## INPUT
◆ ◆ ◆ ◆ ◆
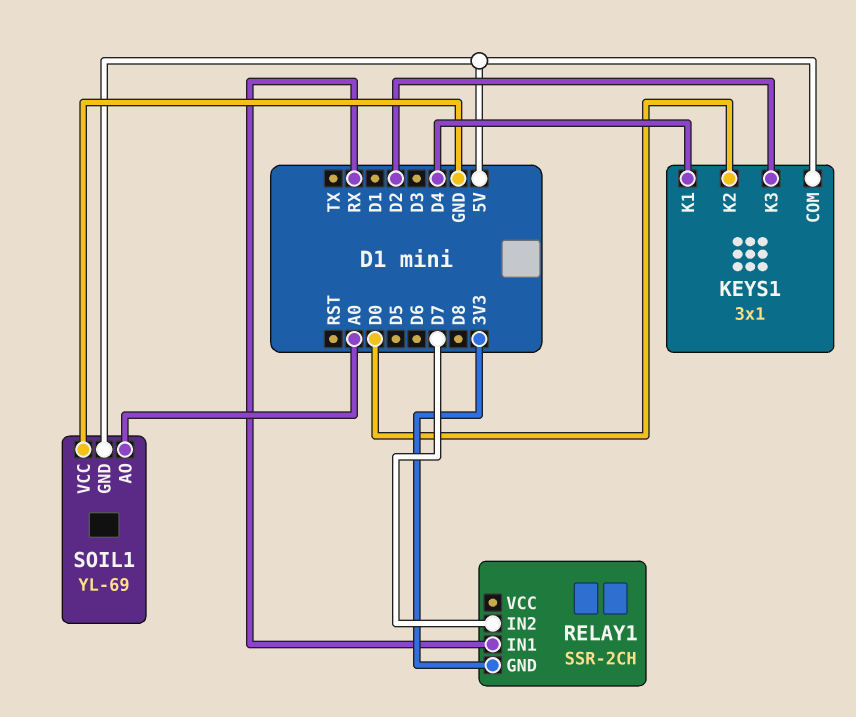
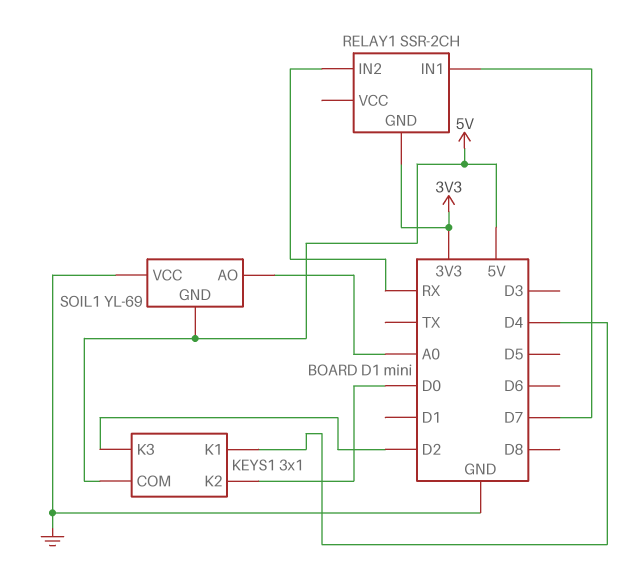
RELAY1 pin IN1: RX -> D7
RELAY1 pin IN2: D7 -> RX

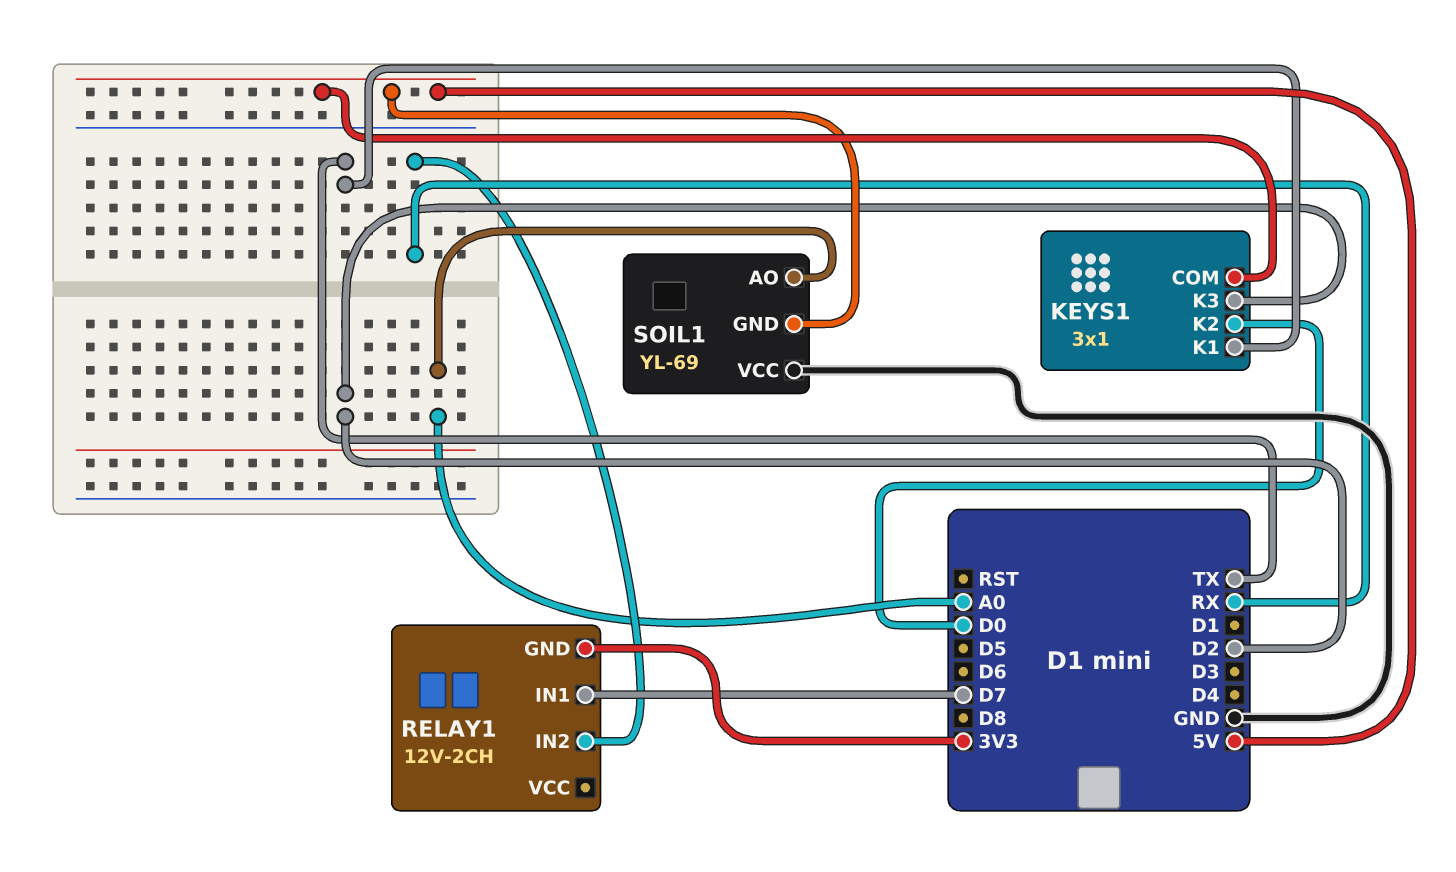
KEYS1 pin K1: D4 -> TX
RELAY1: SSR-2CH -> 12V-2CH

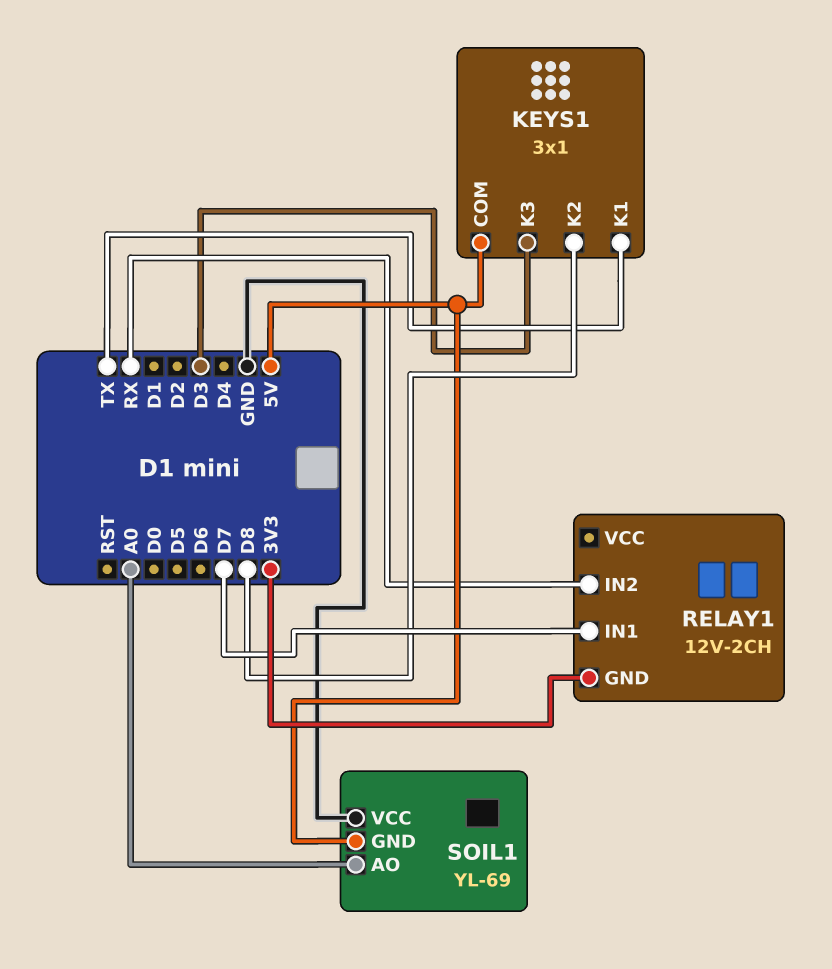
KEYS1 pin K2: D0 -> D8
KEYS1 pin K3: D2 -> D3

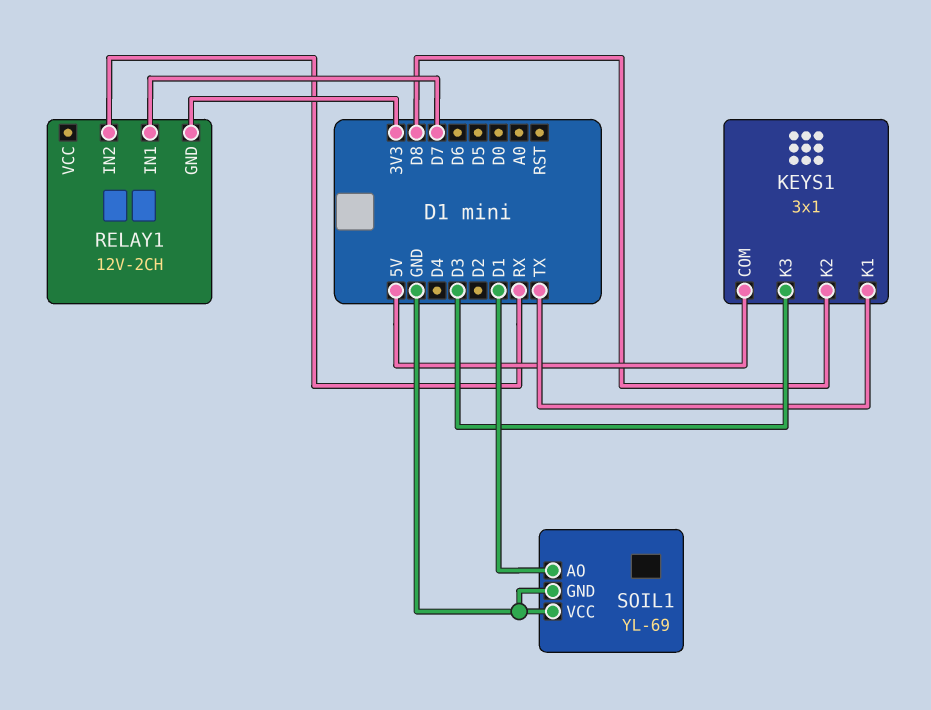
SOIL1 pin AO: A0 -> D1
SOIL1 pin GND: 5V -> GND

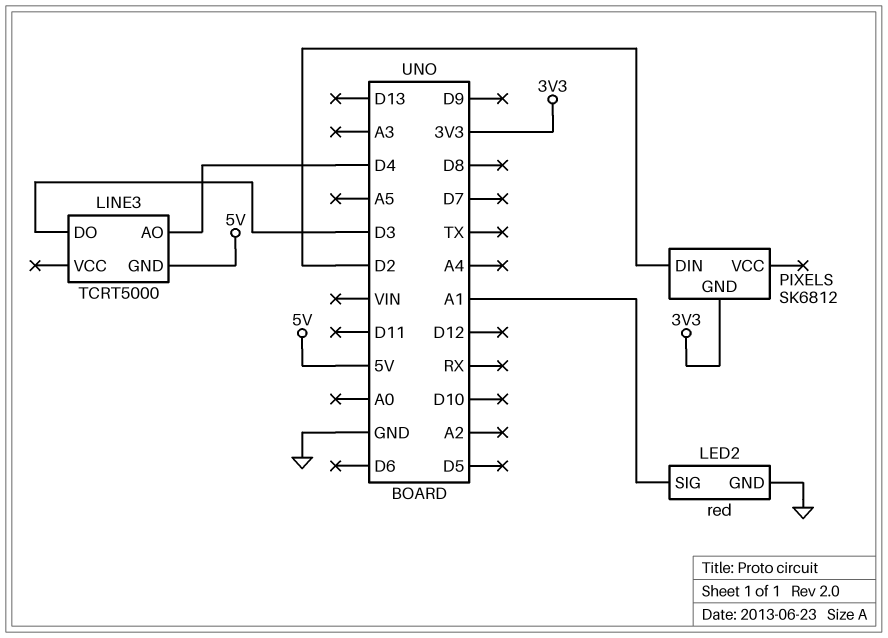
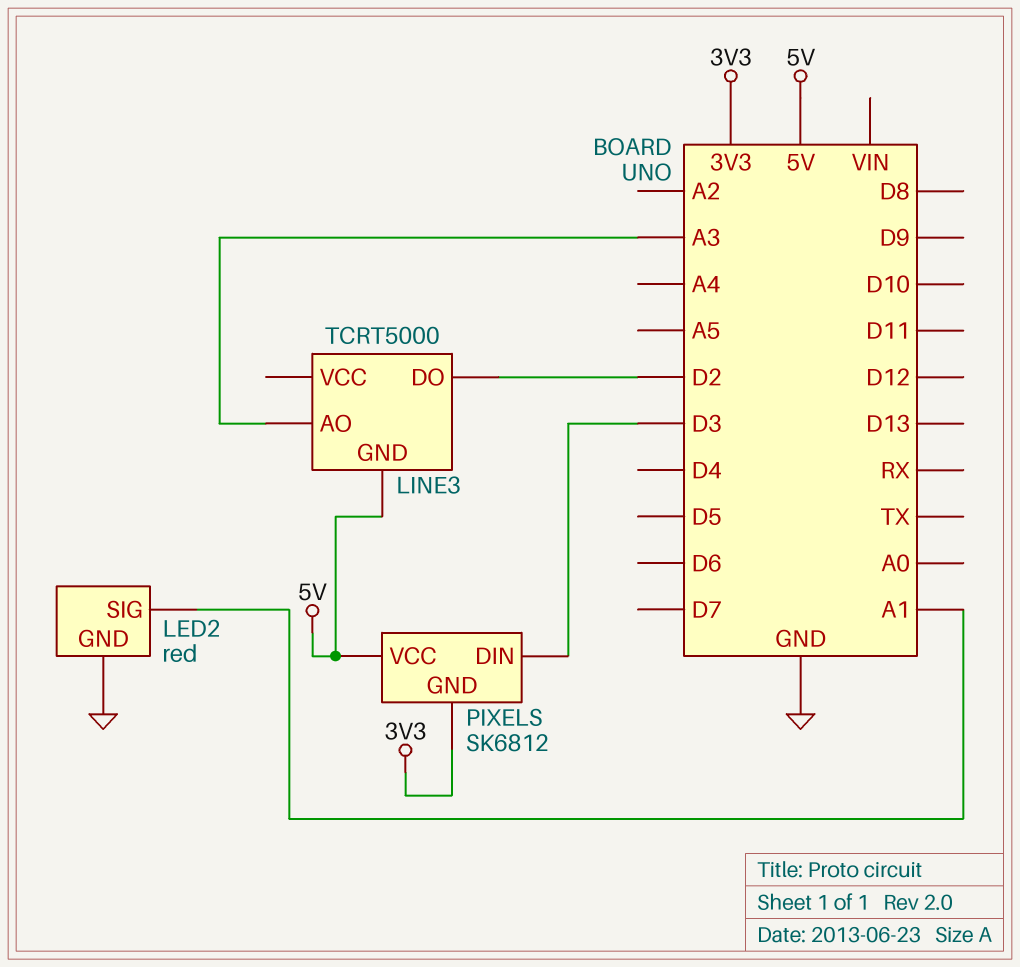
LINE3 pin AO: D4 -> A3
LINE3 pin DO: D3 -> D2
PIXELS pin DIN: D2 -> D3
PIXELS pin VCC: none -> 5V

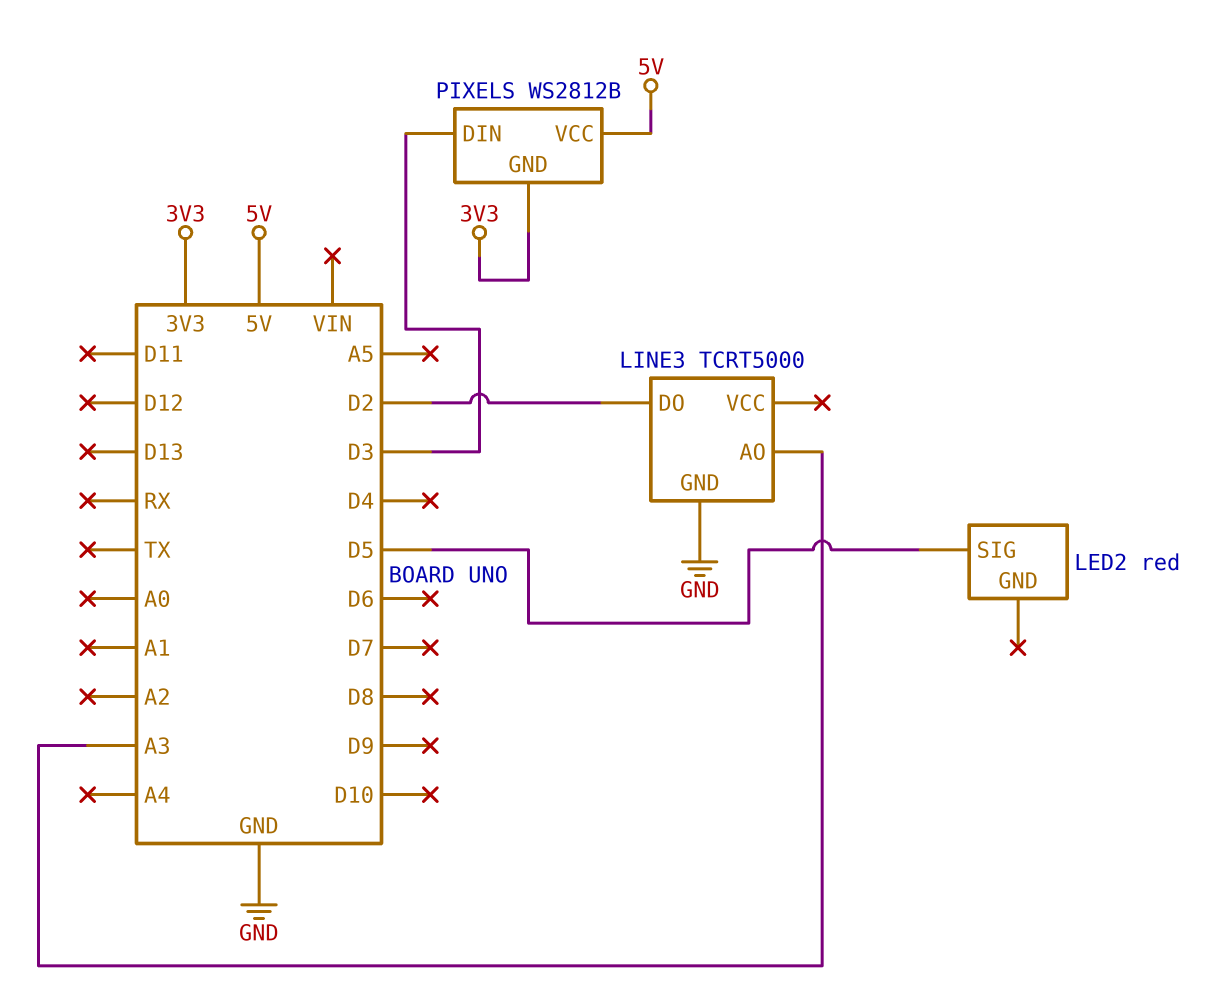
LED2 pin GND: GND -> none
LED2 pin SIG: A1 -> D5
LINE3 pin GND: 5V -> GND
PIXELS: SK6812 -> WS2812B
◆ ◆ ◆ ◆ ◆
## ASSIGNMENT
What should appear is an exact reproduction of the lines from the one with "SOIL1 pin GND: 5V -> GND" through the end of the material above, and no pictures.

## FINISHED TASK
SOIL1 pin GND: 5V -> GND

LINE3 pin AO: D4 -> A3
LINE3 pin DO: D3 -> D2
PIXELS pin DIN: D2 -> D3
PIXELS pin VCC: none -> 5V

LED2 pin GND: GND -> none
LED2 pin SIG: A1 -> D5
LINE3 pin GND: 5V -> GND
PIXELS: SK6812 -> WS2812B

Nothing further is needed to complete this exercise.